§ What you need to do: The data below is to be copied exactly, line by line.

§ Entries shown:
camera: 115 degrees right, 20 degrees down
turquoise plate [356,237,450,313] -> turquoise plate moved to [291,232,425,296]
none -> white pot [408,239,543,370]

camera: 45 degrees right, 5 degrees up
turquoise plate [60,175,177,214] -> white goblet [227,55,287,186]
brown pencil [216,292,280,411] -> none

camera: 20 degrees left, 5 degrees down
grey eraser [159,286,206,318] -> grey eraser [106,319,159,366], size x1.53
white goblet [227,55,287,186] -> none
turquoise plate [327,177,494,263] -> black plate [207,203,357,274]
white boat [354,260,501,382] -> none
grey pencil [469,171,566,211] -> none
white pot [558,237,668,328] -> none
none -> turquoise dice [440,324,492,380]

§ Output for this exercise:
camera: 115 degrees right, 20 degrees down
turquoise plate [356,237,450,313] -> turquoise plate moved to [291,232,425,296]
none -> white pot [408,239,543,370]

camera: 45 degrees right, 5 degrees up
turquoise plate [60,175,177,214] -> white goblet [227,55,287,186]
brown pencil [216,292,280,411] -> none

camera: 20 degrees left, 5 degrees down
grey eraser [159,286,206,318] -> grey eraser [106,319,159,366], size x1.53
white goblet [227,55,287,186] -> none
turquoise plate [327,177,494,263] -> black plate [207,203,357,274]
white boat [354,260,501,382] -> none
grey pencil [469,171,566,211] -> none
white pot [558,237,668,328] -> none
none -> turquoise dice [440,324,492,380]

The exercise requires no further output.